• [About this exercise]
All lines from the opening of the entries below through the line containing "D4: LED white" must be output exactly as they appear, with no other lines.

Edit difference data
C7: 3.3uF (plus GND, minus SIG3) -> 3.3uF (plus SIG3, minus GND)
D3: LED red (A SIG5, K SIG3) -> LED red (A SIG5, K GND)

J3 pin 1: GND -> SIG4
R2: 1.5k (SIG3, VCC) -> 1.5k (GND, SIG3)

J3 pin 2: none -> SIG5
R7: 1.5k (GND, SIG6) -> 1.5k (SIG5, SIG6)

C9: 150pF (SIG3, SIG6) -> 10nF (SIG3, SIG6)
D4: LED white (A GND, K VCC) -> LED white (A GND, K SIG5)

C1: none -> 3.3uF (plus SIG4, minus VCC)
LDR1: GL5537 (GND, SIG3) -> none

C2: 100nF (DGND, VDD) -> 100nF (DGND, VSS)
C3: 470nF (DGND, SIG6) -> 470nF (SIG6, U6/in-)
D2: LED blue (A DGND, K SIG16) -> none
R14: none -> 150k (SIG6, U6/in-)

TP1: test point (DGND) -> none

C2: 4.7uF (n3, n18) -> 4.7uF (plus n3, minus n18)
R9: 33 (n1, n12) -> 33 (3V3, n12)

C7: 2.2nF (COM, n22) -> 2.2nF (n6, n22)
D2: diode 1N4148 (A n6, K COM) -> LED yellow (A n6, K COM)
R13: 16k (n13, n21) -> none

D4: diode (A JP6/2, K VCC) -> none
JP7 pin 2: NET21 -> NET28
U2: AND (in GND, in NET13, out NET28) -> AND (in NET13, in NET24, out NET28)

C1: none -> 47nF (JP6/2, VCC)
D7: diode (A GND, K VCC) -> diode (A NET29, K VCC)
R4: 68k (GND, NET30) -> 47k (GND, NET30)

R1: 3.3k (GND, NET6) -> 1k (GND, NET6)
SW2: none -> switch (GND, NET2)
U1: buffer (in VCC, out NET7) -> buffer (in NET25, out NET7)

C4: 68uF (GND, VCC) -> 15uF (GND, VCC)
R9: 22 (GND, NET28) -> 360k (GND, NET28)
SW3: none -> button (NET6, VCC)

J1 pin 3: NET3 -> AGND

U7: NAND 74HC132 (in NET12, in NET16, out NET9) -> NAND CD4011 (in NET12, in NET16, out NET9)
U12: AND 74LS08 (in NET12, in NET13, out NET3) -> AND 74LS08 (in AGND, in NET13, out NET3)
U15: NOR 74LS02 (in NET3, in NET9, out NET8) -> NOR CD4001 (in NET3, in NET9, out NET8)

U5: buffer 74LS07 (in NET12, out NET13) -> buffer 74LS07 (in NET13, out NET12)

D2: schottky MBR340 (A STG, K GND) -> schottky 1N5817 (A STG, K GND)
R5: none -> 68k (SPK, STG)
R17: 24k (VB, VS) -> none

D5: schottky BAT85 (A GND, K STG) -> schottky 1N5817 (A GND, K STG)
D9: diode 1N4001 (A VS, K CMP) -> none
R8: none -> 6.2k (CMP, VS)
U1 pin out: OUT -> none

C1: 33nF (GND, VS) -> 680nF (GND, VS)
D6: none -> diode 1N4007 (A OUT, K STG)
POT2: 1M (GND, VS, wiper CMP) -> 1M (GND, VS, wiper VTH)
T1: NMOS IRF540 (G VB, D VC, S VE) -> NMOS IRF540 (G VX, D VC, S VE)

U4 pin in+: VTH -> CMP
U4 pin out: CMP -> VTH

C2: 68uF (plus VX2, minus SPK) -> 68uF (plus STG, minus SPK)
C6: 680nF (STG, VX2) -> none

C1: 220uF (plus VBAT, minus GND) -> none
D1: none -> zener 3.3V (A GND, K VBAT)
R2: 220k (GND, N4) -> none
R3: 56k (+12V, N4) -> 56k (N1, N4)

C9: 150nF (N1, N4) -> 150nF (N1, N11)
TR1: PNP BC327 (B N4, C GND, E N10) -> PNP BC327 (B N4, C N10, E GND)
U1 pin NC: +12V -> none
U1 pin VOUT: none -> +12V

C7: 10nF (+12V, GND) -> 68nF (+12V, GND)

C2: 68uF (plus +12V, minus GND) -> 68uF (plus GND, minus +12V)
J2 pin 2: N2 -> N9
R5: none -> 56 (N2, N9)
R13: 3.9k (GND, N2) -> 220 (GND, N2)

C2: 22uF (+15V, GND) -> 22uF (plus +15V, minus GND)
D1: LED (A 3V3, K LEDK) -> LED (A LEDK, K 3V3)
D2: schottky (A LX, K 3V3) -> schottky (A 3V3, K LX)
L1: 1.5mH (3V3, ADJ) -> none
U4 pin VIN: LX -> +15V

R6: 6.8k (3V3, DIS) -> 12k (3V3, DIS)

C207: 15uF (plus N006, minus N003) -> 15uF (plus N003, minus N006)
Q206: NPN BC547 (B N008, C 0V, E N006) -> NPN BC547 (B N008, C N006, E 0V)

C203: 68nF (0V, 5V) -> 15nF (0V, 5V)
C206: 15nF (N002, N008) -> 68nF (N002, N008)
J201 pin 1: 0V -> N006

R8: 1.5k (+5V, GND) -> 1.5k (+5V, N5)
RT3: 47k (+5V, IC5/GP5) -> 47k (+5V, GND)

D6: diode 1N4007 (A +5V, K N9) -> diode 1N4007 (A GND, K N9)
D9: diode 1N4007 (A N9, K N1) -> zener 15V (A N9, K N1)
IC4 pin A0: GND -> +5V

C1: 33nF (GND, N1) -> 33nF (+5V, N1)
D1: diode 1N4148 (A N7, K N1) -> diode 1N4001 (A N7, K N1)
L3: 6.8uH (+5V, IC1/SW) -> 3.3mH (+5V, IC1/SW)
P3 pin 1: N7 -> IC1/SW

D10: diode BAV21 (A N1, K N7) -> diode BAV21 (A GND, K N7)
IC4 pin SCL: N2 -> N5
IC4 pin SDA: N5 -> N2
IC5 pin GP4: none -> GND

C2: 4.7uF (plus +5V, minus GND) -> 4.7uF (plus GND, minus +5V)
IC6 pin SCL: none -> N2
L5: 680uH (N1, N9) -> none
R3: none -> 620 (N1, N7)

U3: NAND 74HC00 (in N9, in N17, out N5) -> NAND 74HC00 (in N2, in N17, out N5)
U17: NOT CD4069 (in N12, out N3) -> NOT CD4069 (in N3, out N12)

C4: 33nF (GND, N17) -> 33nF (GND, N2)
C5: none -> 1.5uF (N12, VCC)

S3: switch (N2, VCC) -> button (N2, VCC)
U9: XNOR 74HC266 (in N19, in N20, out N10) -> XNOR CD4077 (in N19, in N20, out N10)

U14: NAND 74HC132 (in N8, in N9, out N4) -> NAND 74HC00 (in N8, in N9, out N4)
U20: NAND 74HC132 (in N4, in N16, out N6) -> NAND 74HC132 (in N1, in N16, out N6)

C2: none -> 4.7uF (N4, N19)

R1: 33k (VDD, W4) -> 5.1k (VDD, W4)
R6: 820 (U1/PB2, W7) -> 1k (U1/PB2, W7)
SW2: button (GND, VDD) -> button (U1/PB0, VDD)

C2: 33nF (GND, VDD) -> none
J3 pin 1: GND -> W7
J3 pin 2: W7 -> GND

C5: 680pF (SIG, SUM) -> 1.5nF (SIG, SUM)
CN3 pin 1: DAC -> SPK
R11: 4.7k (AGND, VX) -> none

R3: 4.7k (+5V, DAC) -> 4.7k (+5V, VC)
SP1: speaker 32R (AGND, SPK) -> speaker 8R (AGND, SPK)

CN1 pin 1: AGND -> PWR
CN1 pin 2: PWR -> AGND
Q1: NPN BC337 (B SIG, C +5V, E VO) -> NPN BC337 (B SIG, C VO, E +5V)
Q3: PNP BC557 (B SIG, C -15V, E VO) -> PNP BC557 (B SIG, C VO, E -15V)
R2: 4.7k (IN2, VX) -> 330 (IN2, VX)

• [Answer below]
C7: 3.3uF (plus GND, minus SIG3) -> 3.3uF (plus SIG3, minus GND)
D3: LED red (A SIG5, K SIG3) -> LED red (A SIG5, K GND)

J3 pin 1: GND -> SIG4
R2: 1.5k (SIG3, VCC) -> 1.5k (GND, SIG3)

J3 pin 2: none -> SIG5
R7: 1.5k (GND, SIG6) -> 1.5k (SIG5, SIG6)

C9: 150pF (SIG3, SIG6) -> 10nF (SIG3, SIG6)
D4: LED white (A GND, K VCC) -> LED white (A GND, K SIG5)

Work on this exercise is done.